(Supplied data):
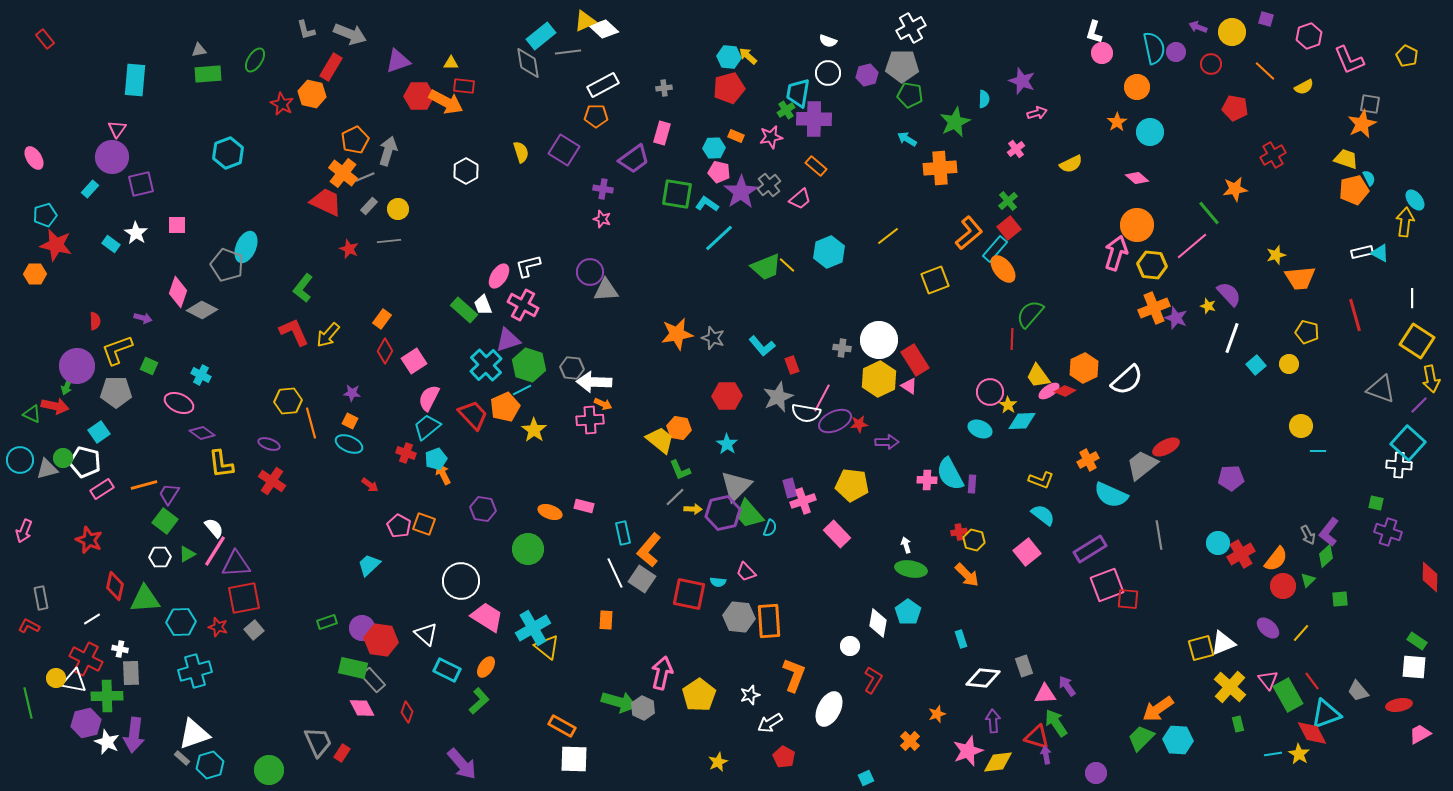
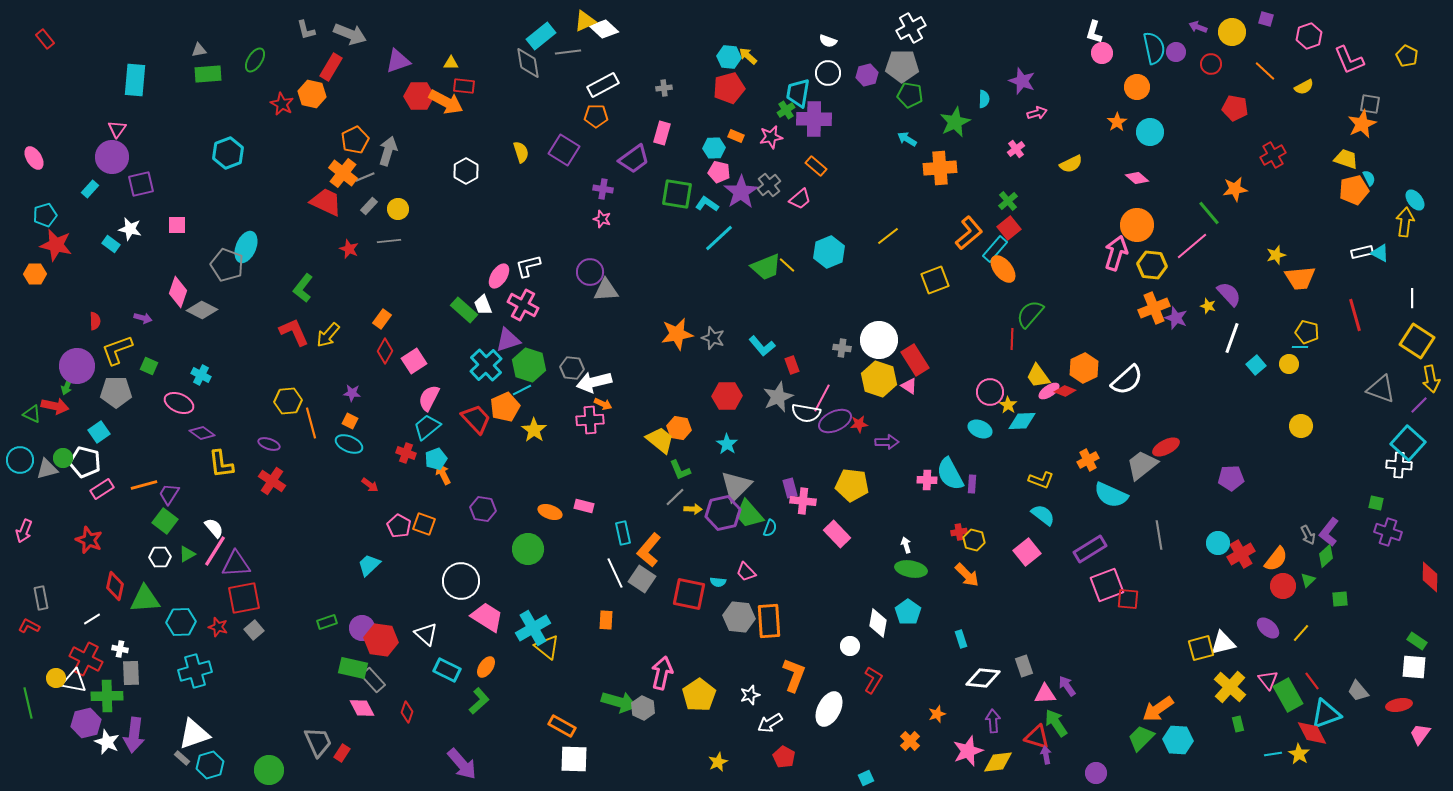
white star at (136, 233): moved 6 px left, 4 px up; rotated 20 degrees counterclockwise
yellow hexagon at (879, 379): rotated 16 degrees counterclockwise
white arrow at (594, 382): rotated 16 degrees counterclockwise
red trapezoid at (473, 415): moved 3 px right, 4 px down
cyan line at (1318, 451): moved 18 px left, 104 px up
pink cross at (803, 501): rotated 25 degrees clockwise
white triangle at (1223, 643): rotated 8 degrees clockwise
pink trapezoid at (1420, 734): rotated 25 degrees counterclockwise
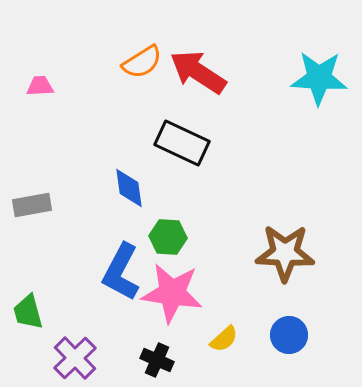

(Task statement): Quote only what lies between the first line of the records and the line containing "red trapezoid at", please, including both lines and excluding images.

(Expected answer):
white star at (136, 233): moved 6 px left, 4 px up; rotated 20 degrees counterclockwise
yellow hexagon at (879, 379): rotated 16 degrees counterclockwise
white arrow at (594, 382): rotated 16 degrees counterclockwise
red trapezoid at (473, 415): moved 3 px right, 4 px down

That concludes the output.